#### RECORDS:
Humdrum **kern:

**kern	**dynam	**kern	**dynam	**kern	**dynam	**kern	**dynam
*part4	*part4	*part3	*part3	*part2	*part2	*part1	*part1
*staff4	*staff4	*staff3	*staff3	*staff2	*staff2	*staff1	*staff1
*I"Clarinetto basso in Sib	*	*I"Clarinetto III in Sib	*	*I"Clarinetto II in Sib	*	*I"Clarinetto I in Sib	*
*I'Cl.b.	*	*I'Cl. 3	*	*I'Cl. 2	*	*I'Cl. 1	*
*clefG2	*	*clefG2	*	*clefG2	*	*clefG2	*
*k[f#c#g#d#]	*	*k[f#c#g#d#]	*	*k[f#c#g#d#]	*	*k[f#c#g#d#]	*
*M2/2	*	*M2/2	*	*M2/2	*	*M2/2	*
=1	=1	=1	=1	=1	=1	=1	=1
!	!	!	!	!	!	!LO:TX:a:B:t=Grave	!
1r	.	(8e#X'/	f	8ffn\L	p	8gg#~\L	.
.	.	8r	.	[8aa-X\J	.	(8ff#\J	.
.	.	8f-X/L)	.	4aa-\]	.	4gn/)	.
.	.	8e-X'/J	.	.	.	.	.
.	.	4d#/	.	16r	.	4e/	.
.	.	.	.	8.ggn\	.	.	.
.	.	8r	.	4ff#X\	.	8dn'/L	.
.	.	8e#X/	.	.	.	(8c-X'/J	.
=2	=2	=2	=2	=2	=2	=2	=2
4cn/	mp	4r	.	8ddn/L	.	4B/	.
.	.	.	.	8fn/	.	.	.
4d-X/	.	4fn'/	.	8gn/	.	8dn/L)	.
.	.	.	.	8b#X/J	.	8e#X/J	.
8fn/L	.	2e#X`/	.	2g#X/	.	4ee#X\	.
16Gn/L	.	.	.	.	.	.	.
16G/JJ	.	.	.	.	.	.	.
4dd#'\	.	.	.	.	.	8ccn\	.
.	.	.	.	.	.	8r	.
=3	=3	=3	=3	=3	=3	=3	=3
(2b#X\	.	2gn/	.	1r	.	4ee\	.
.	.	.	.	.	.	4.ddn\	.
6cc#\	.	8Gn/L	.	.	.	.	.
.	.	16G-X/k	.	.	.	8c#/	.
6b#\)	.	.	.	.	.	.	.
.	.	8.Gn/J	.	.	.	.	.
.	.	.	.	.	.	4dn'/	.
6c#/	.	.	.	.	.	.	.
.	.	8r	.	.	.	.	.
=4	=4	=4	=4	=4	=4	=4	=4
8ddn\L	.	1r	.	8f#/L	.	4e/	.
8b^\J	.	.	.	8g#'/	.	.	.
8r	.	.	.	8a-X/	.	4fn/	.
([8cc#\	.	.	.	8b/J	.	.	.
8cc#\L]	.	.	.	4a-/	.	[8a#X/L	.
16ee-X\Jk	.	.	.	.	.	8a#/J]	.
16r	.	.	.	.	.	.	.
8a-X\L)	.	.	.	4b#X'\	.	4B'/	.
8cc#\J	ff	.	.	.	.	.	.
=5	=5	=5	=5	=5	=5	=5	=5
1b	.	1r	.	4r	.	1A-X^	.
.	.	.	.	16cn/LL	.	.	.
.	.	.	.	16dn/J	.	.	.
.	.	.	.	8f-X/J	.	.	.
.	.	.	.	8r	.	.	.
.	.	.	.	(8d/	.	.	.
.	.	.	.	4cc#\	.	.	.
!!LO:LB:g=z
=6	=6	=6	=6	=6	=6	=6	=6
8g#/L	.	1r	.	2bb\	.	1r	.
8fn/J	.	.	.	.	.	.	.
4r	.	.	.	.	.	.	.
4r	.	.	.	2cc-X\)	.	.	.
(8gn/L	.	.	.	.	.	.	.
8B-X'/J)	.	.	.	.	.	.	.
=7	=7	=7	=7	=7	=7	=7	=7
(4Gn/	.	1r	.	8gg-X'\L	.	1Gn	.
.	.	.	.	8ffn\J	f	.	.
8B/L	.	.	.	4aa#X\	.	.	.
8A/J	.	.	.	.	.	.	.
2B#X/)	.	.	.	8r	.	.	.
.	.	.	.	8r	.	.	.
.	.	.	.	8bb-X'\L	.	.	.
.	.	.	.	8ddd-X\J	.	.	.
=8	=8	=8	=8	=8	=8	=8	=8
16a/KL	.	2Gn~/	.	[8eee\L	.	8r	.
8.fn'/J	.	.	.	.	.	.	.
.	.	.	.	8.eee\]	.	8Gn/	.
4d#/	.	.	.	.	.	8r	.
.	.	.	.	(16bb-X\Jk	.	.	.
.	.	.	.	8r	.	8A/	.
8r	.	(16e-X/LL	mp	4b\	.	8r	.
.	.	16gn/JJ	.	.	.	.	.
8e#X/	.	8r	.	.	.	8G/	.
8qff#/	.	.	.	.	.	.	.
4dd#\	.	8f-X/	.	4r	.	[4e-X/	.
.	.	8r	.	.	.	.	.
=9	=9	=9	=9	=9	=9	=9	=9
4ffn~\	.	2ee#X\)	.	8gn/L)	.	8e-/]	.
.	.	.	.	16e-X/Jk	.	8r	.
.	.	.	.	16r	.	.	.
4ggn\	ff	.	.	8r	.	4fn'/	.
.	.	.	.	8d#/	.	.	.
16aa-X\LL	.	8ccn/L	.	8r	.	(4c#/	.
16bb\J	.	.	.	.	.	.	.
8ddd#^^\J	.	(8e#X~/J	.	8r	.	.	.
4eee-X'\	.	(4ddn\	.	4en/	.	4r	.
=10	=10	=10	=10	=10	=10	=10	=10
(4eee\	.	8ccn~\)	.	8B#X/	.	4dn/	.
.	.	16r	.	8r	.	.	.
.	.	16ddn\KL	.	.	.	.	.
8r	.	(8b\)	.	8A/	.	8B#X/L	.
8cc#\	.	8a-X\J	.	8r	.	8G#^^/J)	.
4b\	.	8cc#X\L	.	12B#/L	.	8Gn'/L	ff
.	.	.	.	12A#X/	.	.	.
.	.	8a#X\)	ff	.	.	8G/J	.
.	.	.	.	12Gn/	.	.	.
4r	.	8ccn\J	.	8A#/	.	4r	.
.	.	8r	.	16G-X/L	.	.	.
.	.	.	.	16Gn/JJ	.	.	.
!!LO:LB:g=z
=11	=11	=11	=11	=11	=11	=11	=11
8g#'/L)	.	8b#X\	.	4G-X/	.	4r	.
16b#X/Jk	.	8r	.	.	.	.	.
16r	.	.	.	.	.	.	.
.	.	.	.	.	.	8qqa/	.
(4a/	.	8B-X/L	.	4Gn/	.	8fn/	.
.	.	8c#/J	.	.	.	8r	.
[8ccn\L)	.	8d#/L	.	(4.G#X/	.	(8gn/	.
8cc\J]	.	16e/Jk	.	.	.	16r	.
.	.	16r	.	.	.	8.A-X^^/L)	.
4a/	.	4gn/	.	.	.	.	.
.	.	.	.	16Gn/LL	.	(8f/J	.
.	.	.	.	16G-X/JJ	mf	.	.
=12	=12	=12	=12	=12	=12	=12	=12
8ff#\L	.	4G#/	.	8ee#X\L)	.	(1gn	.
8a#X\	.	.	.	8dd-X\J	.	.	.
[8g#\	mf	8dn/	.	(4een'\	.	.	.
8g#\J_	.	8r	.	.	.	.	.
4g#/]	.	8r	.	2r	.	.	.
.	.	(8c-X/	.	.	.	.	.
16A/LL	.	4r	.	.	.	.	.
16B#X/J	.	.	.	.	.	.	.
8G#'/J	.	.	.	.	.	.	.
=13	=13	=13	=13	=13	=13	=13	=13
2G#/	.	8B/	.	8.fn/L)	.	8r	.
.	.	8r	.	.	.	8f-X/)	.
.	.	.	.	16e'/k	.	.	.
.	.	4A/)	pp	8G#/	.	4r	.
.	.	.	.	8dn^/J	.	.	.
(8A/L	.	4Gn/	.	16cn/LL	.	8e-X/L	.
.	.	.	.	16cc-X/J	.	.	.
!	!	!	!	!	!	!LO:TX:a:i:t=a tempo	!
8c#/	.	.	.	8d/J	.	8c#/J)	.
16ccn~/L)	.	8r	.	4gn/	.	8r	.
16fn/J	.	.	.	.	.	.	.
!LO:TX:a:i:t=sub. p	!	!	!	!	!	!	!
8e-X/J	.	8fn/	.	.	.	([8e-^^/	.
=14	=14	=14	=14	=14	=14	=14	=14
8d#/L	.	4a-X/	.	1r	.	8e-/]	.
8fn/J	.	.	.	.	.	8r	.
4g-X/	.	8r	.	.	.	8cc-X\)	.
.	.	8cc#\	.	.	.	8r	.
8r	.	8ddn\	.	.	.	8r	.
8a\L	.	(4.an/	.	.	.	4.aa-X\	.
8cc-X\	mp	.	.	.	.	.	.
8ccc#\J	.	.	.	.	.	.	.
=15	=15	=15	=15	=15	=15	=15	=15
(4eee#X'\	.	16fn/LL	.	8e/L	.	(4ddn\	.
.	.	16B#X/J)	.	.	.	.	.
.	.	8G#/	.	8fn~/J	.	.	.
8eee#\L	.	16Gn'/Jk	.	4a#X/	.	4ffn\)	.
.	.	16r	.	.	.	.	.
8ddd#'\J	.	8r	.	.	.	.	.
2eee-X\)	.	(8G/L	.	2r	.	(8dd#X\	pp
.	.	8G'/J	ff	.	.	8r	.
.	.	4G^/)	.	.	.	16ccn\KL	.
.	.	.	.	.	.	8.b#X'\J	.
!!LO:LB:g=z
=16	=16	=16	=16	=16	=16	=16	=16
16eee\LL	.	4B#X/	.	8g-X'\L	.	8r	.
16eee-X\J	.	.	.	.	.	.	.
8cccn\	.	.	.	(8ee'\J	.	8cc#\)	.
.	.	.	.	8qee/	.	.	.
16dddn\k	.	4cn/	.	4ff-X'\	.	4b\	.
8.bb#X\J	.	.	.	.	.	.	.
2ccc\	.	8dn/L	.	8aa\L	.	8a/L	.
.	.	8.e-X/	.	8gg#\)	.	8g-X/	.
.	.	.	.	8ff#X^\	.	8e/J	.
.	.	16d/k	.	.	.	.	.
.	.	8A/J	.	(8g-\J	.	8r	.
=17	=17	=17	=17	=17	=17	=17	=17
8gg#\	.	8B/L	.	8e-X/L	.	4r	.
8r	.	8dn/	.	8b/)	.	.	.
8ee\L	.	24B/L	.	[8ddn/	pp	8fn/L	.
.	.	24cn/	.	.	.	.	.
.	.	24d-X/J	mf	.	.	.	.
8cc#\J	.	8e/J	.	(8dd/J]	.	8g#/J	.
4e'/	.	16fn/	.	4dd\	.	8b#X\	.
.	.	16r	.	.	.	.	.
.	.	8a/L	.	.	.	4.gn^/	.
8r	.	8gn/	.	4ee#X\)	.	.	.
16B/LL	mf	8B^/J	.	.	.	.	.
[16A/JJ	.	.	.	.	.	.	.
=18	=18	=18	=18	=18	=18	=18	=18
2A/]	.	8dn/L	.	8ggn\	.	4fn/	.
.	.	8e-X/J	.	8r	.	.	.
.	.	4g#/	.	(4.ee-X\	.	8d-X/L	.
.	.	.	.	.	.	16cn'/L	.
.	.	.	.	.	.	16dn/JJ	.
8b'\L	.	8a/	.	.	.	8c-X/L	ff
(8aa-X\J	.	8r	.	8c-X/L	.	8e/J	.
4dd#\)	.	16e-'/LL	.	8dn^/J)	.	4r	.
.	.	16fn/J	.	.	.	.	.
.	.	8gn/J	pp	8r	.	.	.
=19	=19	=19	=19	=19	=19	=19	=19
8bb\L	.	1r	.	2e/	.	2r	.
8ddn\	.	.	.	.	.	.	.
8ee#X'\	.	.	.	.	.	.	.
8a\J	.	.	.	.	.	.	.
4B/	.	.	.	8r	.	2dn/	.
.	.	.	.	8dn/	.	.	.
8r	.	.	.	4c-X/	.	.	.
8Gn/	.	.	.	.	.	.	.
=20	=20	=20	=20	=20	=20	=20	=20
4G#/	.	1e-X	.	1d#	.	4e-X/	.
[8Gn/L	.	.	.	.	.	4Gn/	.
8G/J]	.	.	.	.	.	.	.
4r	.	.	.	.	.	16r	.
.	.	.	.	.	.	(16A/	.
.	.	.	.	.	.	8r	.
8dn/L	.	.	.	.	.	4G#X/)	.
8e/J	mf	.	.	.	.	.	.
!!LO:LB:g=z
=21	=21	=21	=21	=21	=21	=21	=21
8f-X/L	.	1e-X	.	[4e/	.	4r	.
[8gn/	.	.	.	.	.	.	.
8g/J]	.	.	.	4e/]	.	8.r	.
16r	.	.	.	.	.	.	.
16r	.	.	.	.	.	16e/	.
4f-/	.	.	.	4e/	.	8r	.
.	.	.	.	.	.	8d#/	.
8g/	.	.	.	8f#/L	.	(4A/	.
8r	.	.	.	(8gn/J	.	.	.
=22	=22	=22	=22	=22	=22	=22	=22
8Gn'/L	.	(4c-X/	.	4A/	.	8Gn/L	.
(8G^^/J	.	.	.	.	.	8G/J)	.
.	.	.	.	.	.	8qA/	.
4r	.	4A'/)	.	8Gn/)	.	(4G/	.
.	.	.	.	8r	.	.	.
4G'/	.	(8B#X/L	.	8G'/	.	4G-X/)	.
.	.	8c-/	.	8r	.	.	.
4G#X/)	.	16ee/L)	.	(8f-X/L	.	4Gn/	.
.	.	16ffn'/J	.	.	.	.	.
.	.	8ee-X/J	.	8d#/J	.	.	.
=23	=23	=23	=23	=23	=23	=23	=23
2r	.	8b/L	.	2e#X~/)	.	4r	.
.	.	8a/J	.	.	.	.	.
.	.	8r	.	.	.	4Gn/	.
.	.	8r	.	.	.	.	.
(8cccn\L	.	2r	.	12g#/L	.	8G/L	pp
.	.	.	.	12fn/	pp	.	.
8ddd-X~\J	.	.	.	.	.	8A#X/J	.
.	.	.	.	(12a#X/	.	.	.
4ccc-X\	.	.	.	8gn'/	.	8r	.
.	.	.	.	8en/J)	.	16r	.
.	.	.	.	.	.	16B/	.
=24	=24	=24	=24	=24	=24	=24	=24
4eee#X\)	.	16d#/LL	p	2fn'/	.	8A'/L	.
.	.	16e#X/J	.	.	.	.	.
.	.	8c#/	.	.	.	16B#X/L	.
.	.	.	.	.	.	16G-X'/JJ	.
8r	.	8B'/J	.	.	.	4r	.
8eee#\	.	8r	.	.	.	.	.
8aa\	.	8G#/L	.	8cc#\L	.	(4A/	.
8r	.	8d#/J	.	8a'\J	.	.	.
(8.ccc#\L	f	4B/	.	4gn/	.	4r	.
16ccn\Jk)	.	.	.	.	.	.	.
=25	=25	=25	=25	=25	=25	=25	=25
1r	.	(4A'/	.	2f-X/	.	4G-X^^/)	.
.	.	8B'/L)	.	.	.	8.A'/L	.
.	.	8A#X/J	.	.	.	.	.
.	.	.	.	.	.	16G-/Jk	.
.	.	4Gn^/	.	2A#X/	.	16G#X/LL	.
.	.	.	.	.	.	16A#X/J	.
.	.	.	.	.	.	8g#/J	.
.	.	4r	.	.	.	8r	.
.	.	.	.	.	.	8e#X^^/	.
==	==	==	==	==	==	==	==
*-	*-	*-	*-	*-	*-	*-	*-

#### WRITTEN EXERCISE:
Gather every line in the records above that contains the string "kern", matching its case exactly.

#### RESPONSE TO THE EXERCISE:
Humdrum **kern:
**kern	**dynam	**kern	**dynam	**kern	**dynam	**kern	**dynam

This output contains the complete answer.